---- GIVEN RECORDS

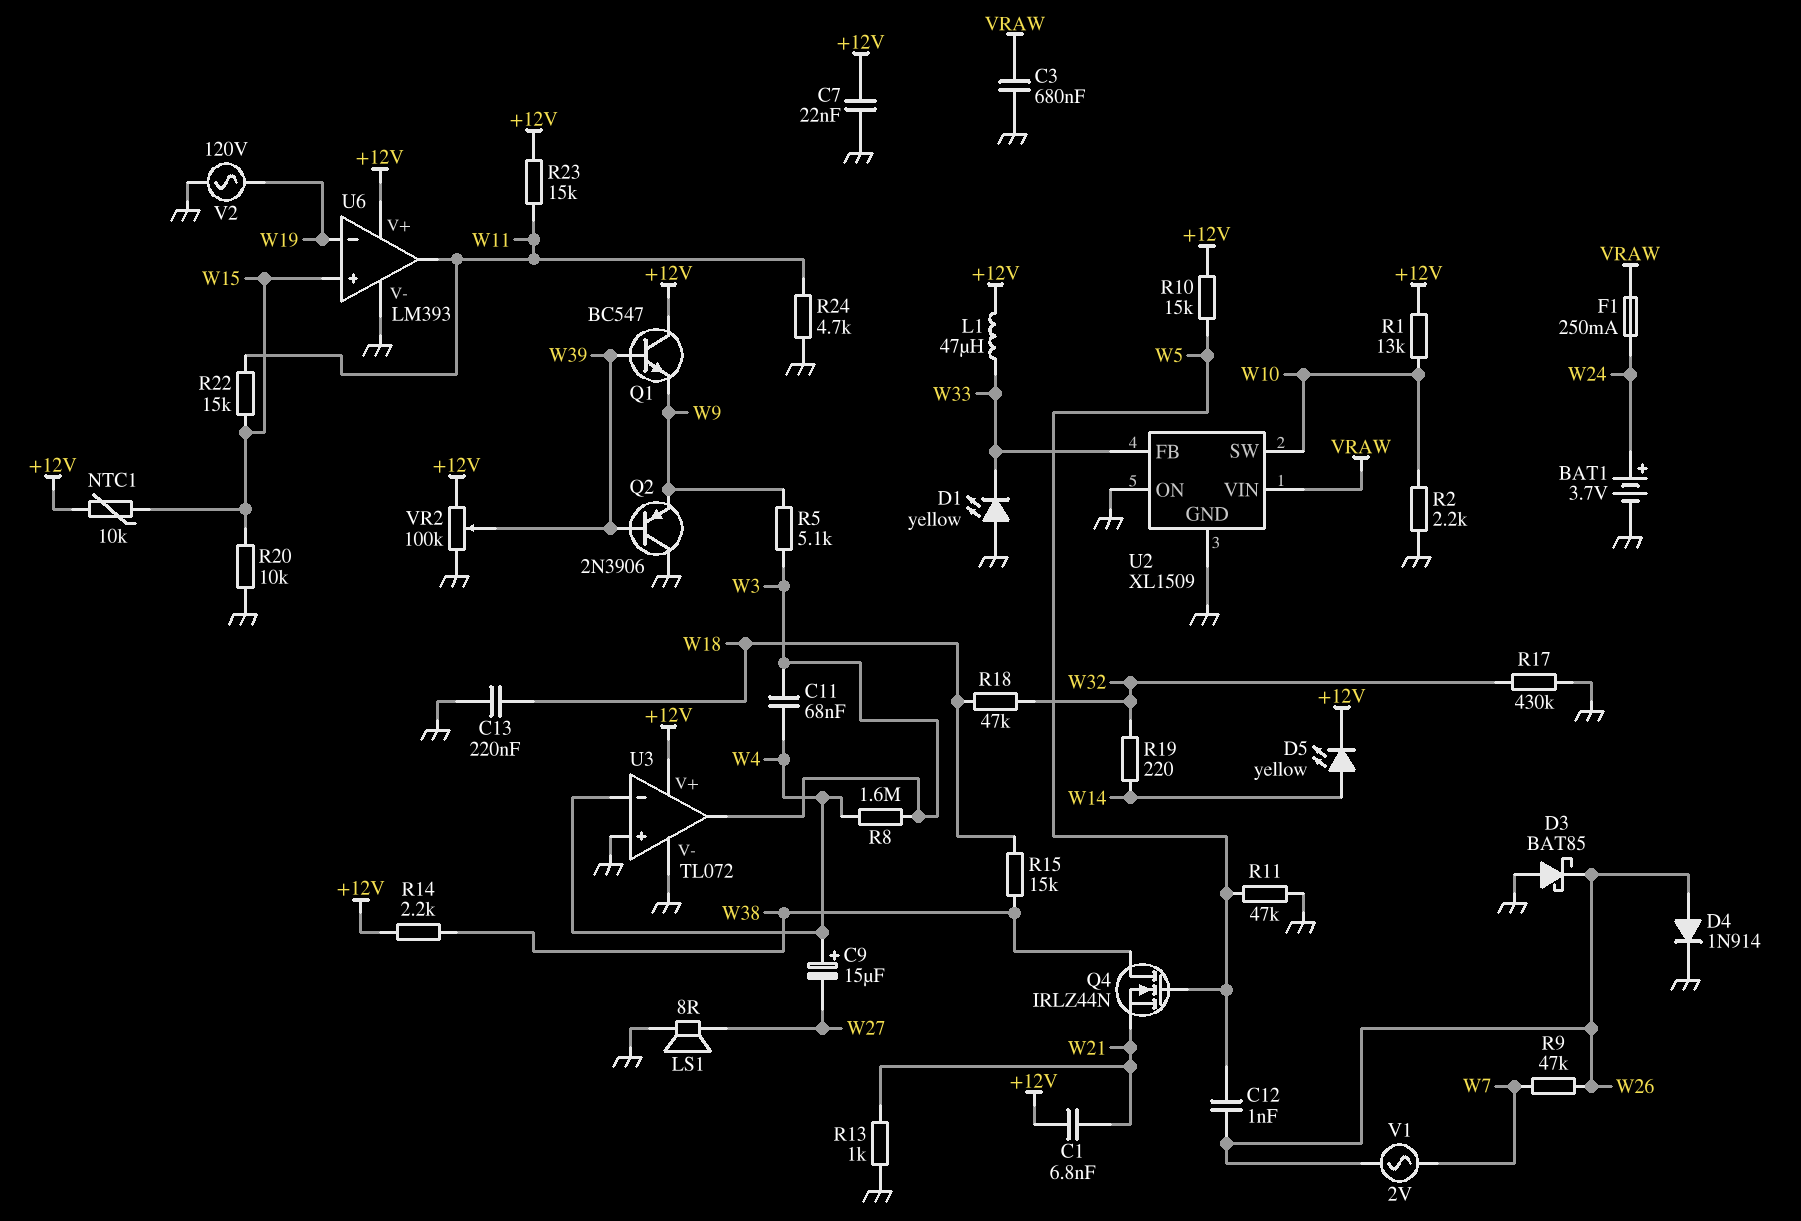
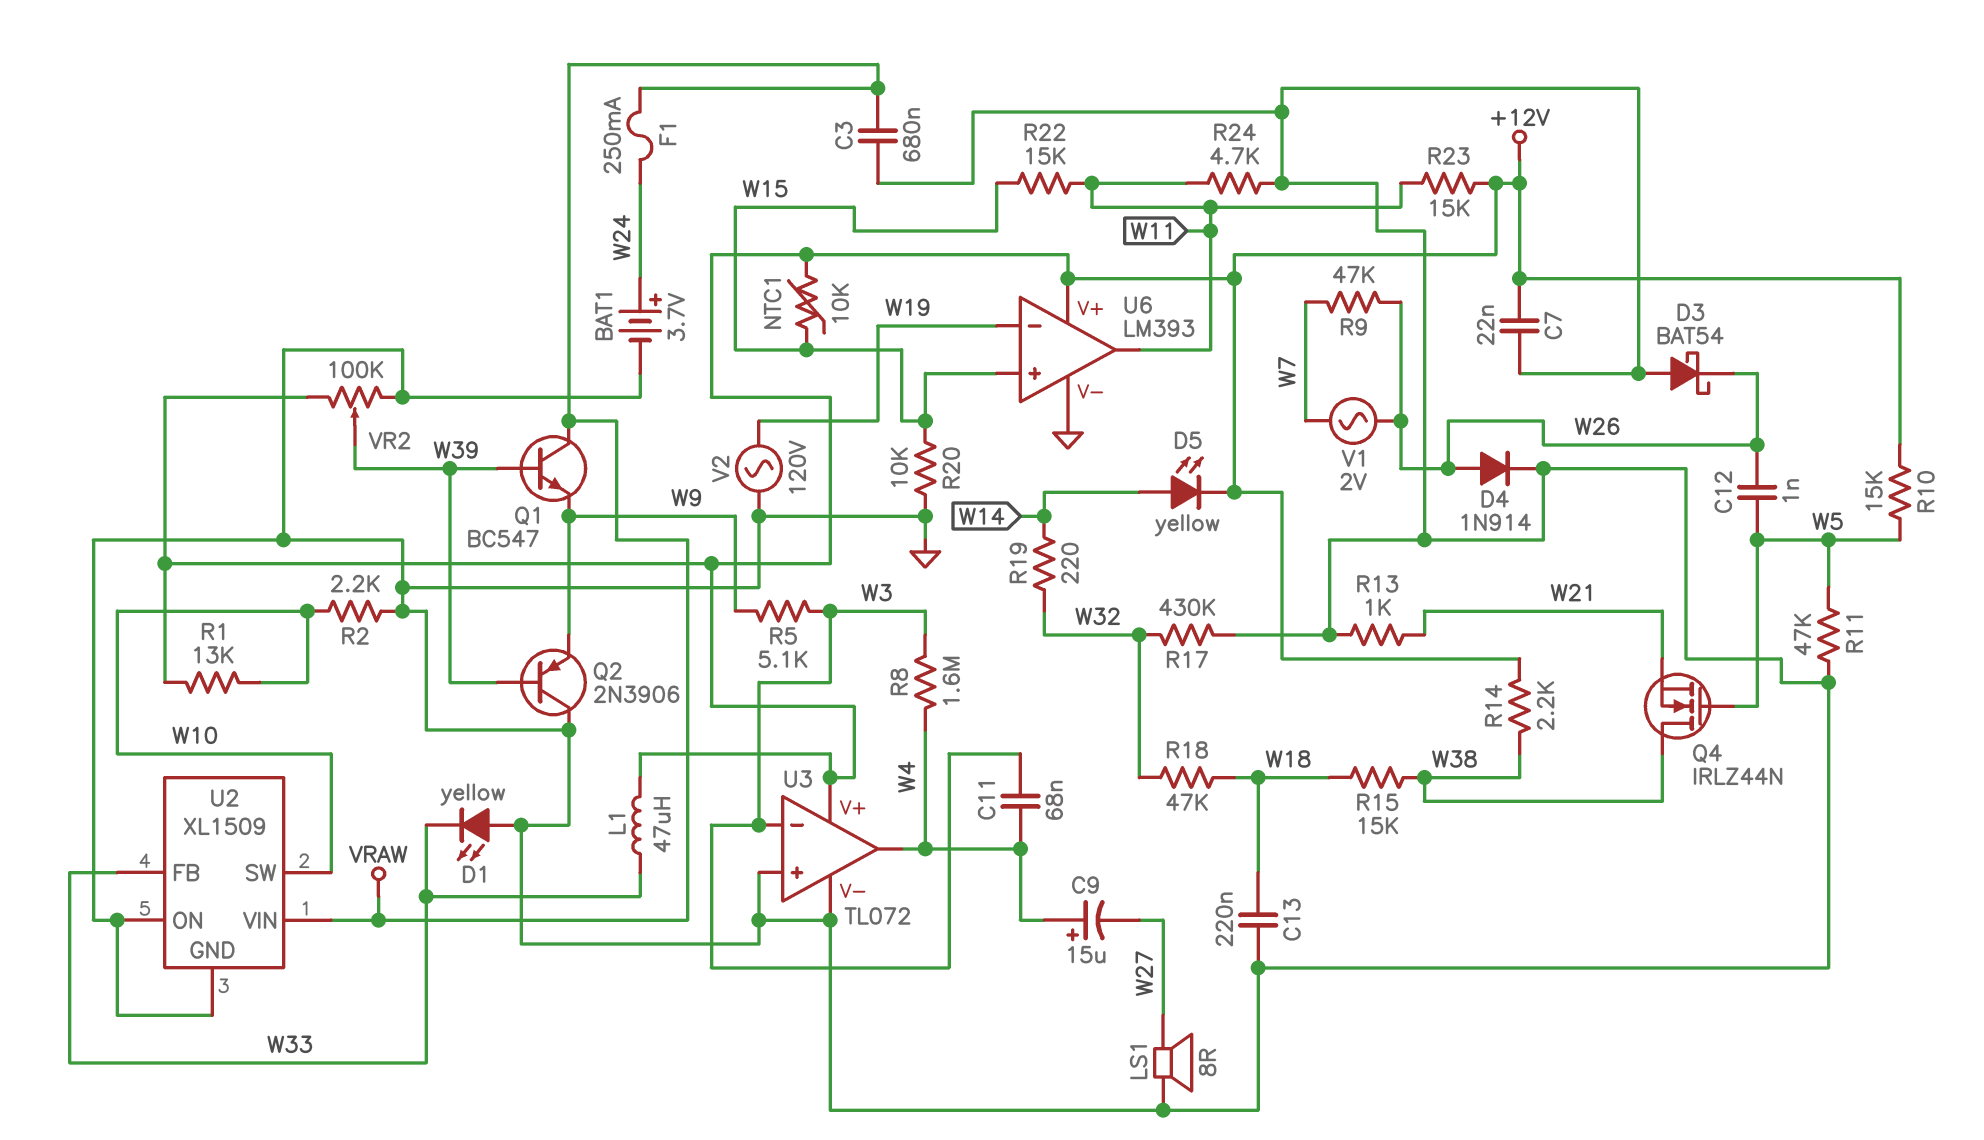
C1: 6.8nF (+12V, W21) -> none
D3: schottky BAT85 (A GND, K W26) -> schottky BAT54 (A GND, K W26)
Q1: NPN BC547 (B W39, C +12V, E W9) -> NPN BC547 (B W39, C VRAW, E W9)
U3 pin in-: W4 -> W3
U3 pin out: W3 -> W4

--------

» GOAL OF THE EXERCISE: Where a record holds a picture, skip the picture and copy everything else exactly.

» FINISHED EXERCISE:
C1: 6.8nF (+12V, W21) -> none
D3: schottky BAT85 (A GND, K W26) -> schottky BAT54 (A GND, K W26)
Q1: NPN BC547 (B W39, C +12V, E W9) -> NPN BC547 (B W39, C VRAW, E W9)
U3 pin in-: W4 -> W3
U3 pin out: W3 -> W4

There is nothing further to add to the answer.